Records contained in a dataset
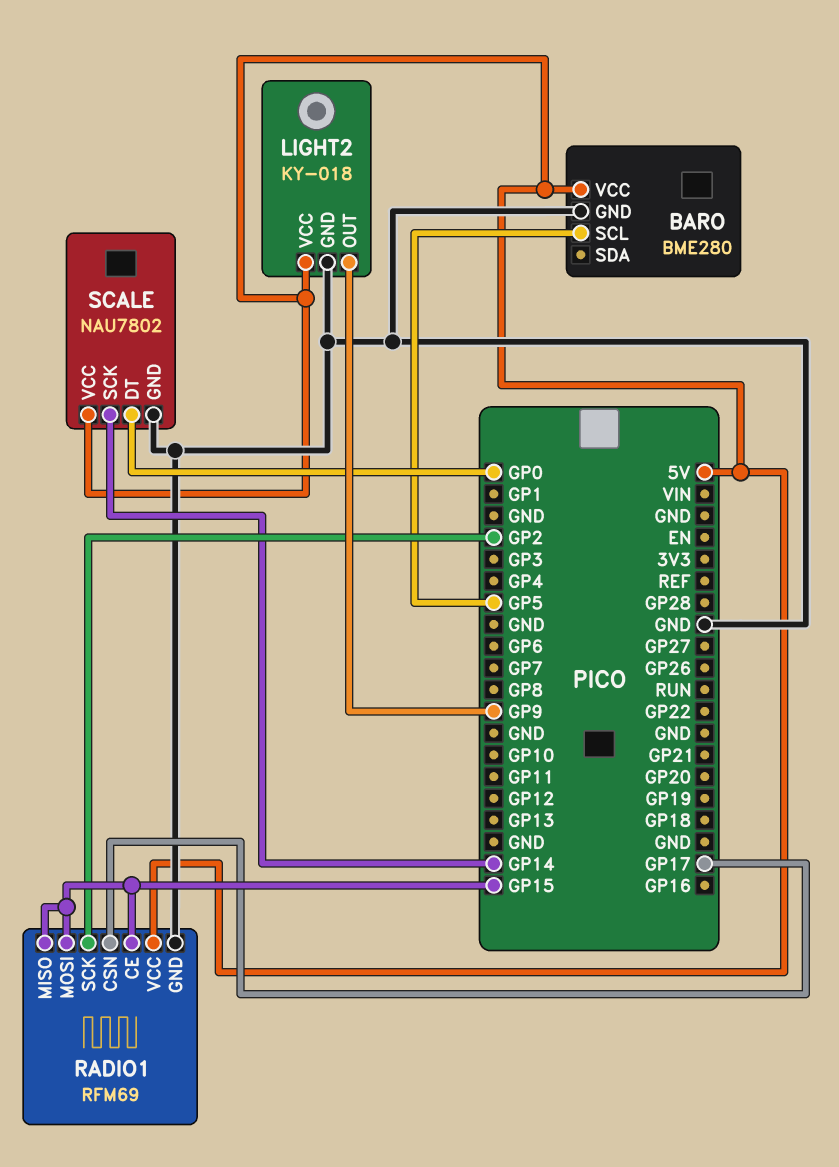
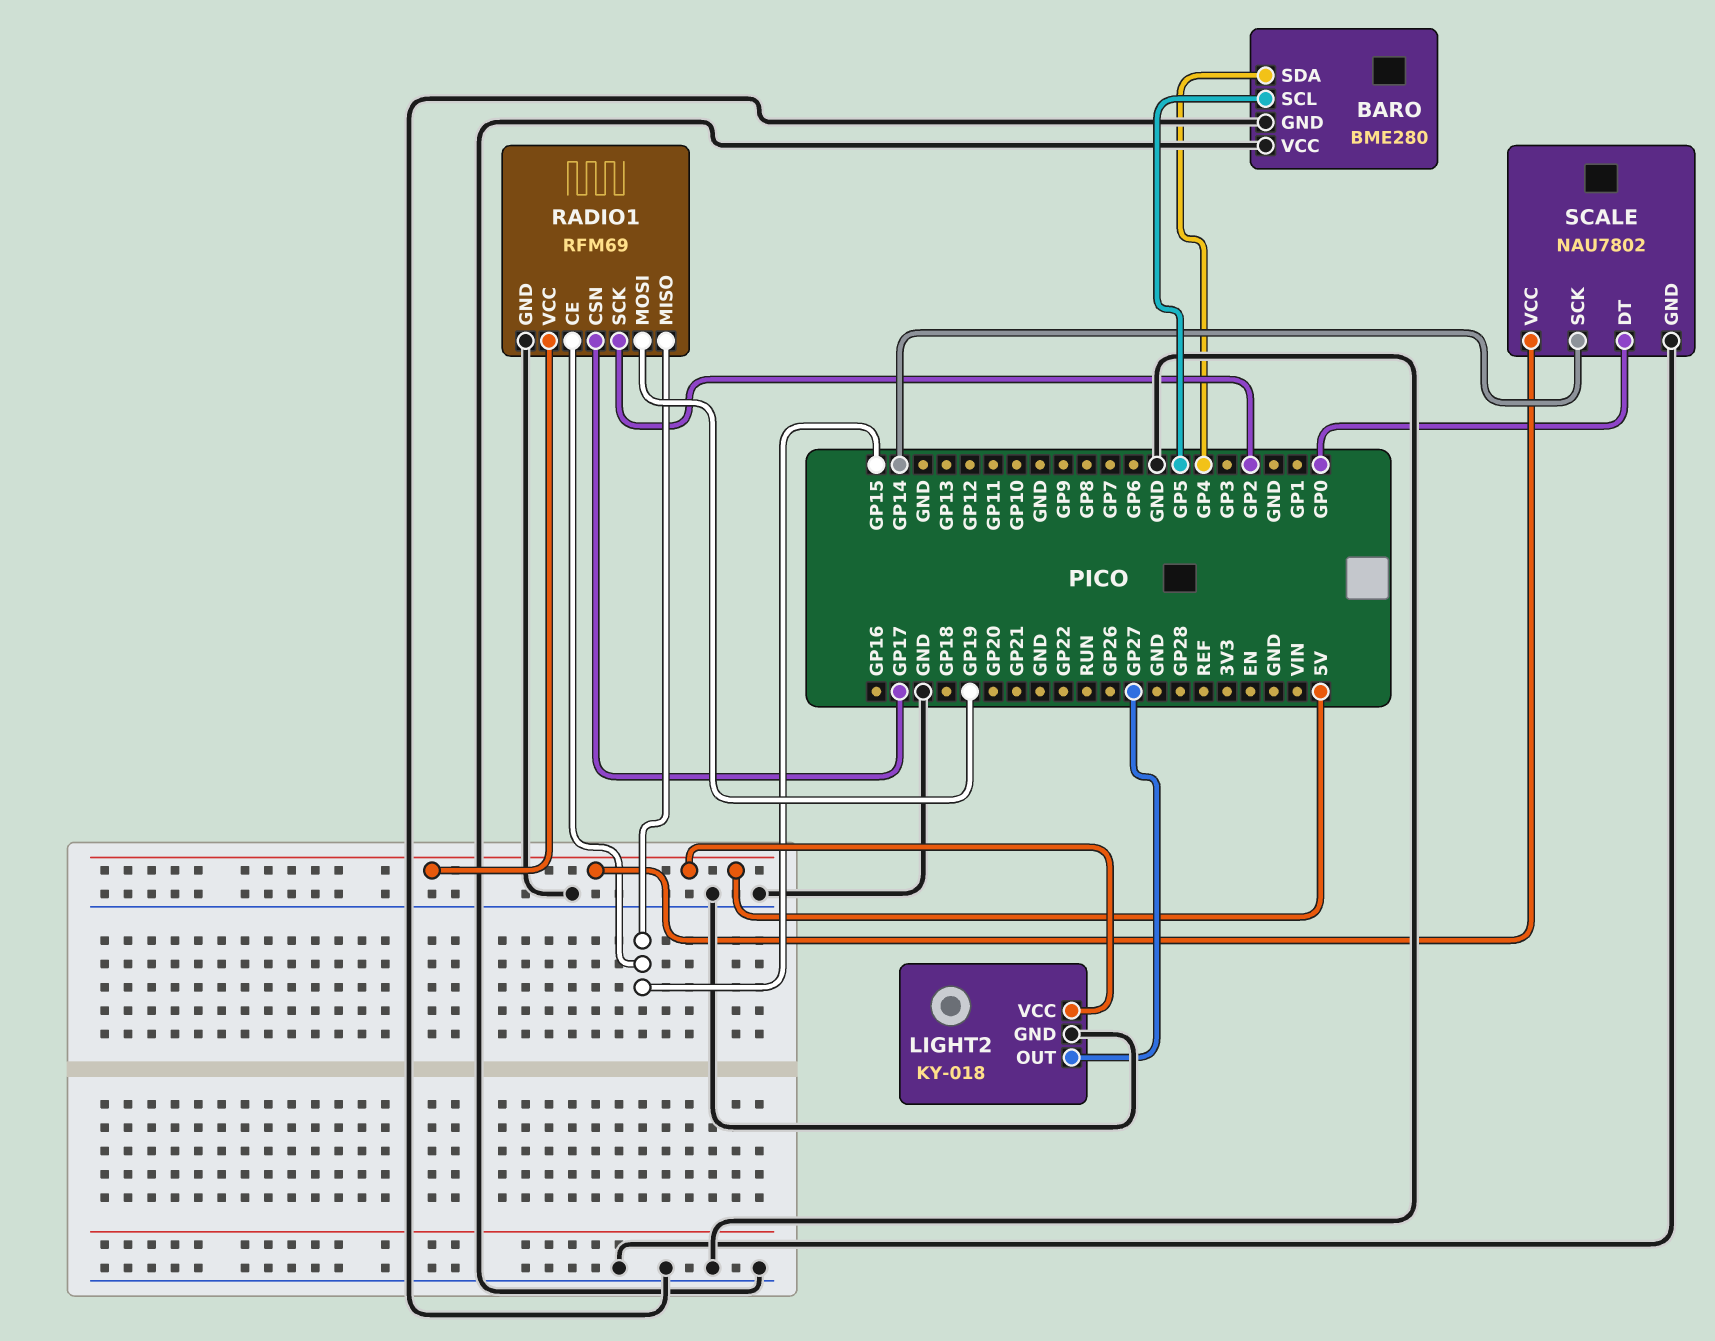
BARO pin SDA: none -> GP4
BARO pin VCC: 5V -> GND
LIGHT2 pin OUT: GP9 -> GP27
RADIO1 pin MOSI: GP15 -> GP19

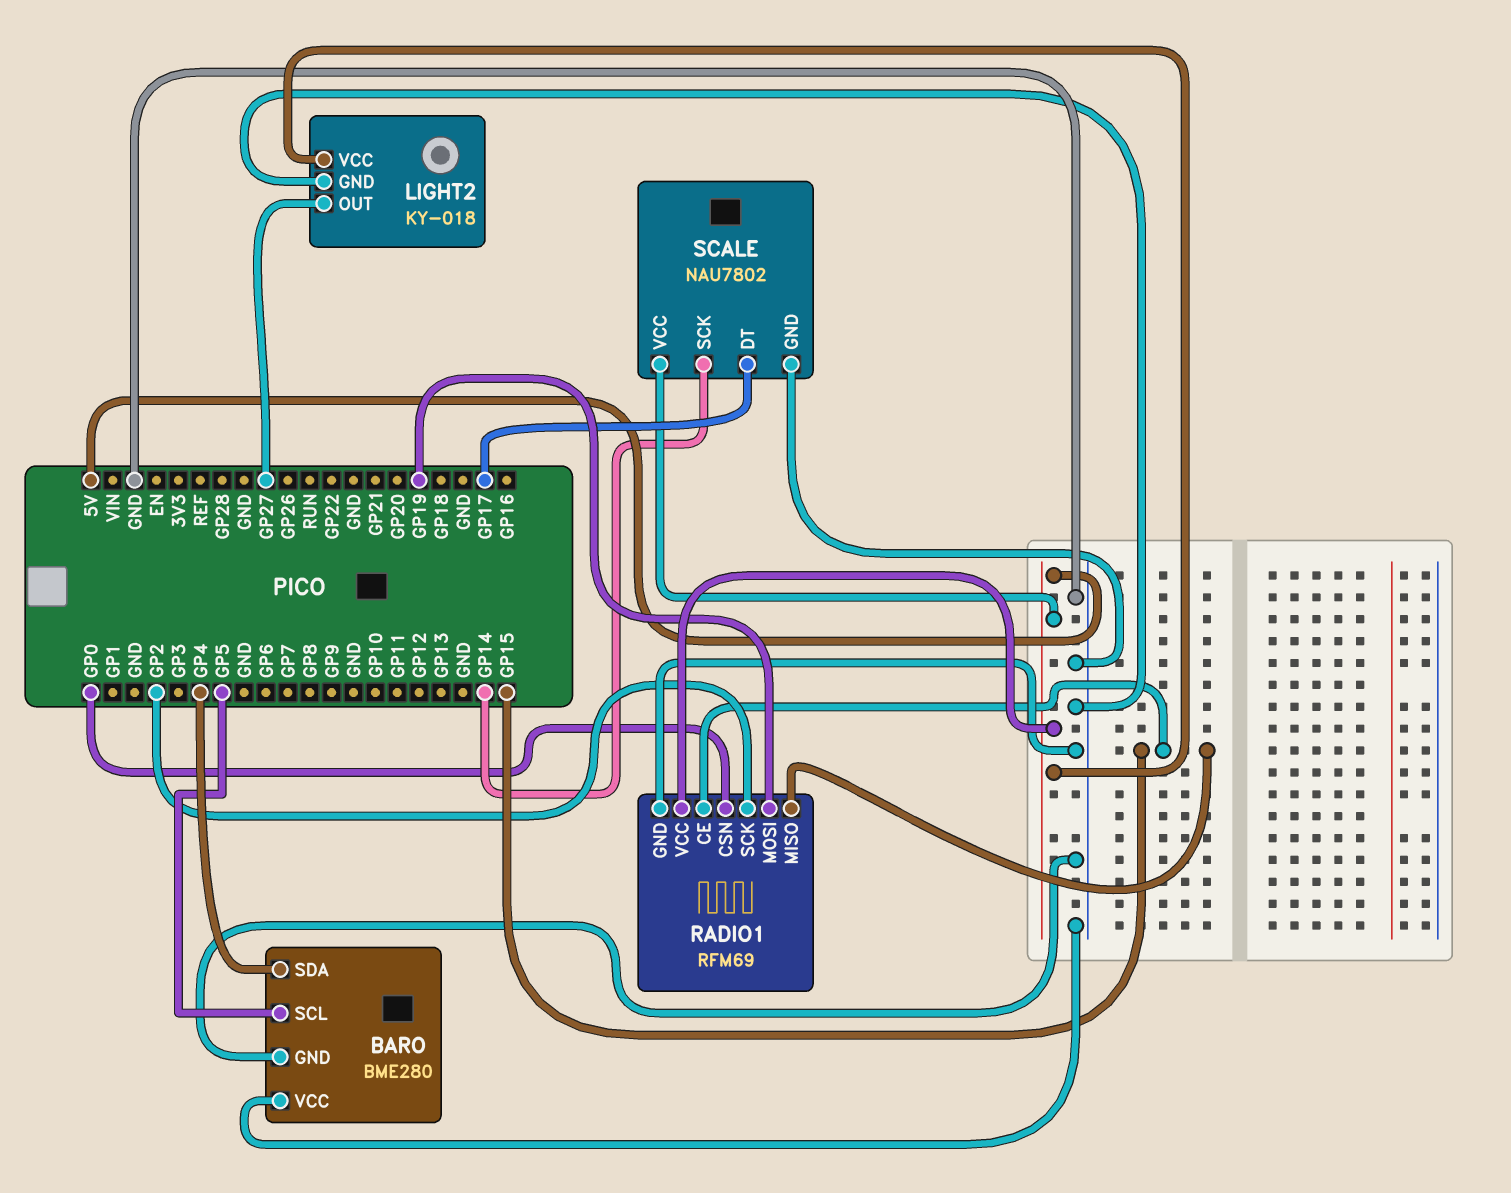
RADIO1 pin CSN: GP17 -> GP0
SCALE pin DT: GP0 -> GP17

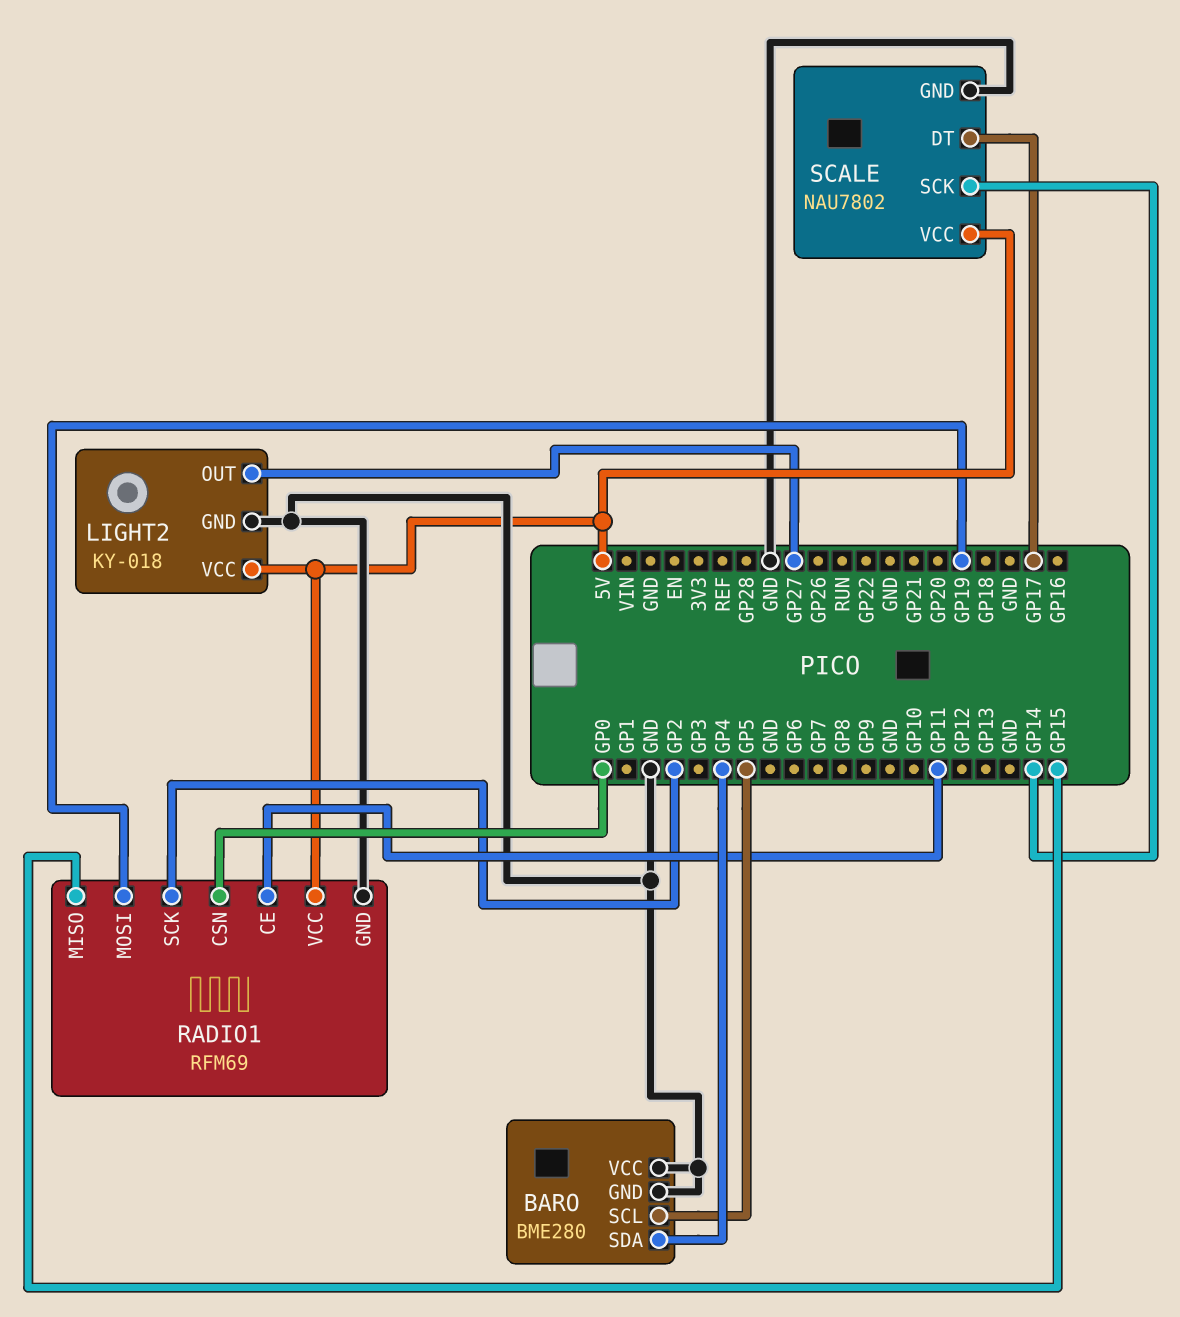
RADIO1 pin CE: GP15 -> GP11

**WHAT THE TASK REQUIRES**
Copy only the lines running from the one that holds "BARO pin VCC: 5V -> GND" through the last line of the data, and include both of those lines. Do not copy any pictures.

**PROBLEM SOLUTION**
BARO pin VCC: 5V -> GND
LIGHT2 pin OUT: GP9 -> GP27
RADIO1 pin MOSI: GP15 -> GP19

RADIO1 pin CSN: GP17 -> GP0
SCALE pin DT: GP0 -> GP17

RADIO1 pin CE: GP15 -> GP11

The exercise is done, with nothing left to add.